= Beginning of Section =

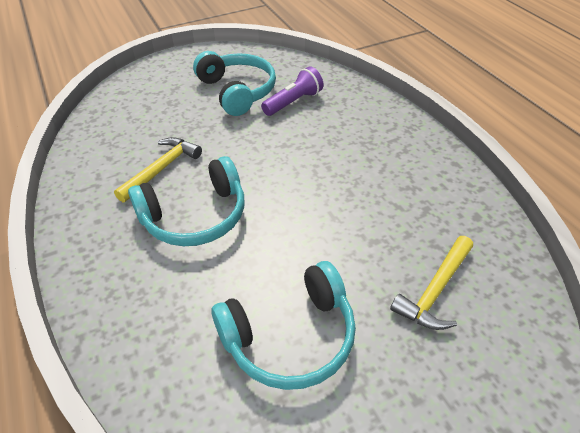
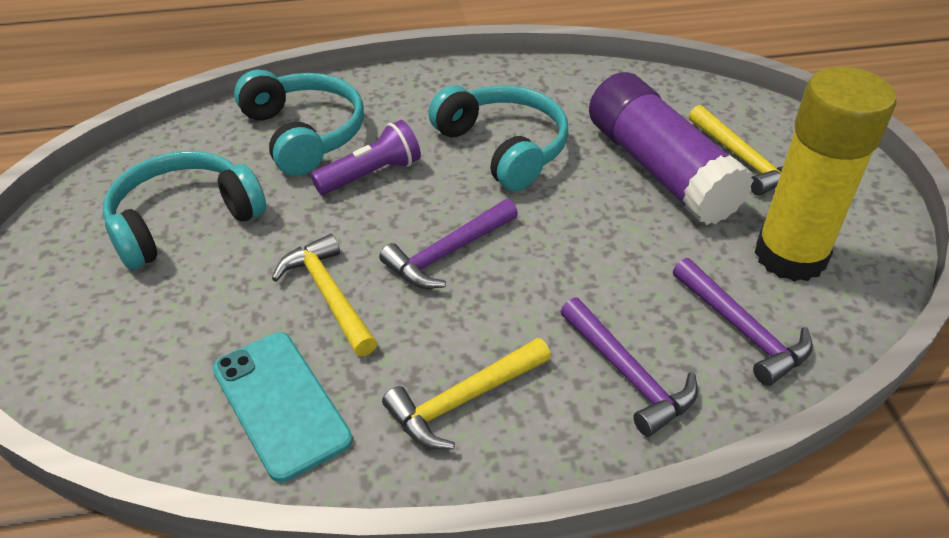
purple glue stick: 0 -> 1
purple hammer: 0 -> 3
turquoise phone: 0 -> 1
yellow glue stick: 0 -> 1
yellow hammer: 2 -> 3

= End of Section =

- TASK GOAL
Only the lines from the one holding "purple hammer: 0 -> 3" to the end of the entries above belong in the answer, each copied exactly.

- OUTPUT
purple hammer: 0 -> 3
turquoise phone: 0 -> 1
yellow glue stick: 0 -> 1
yellow hammer: 2 -> 3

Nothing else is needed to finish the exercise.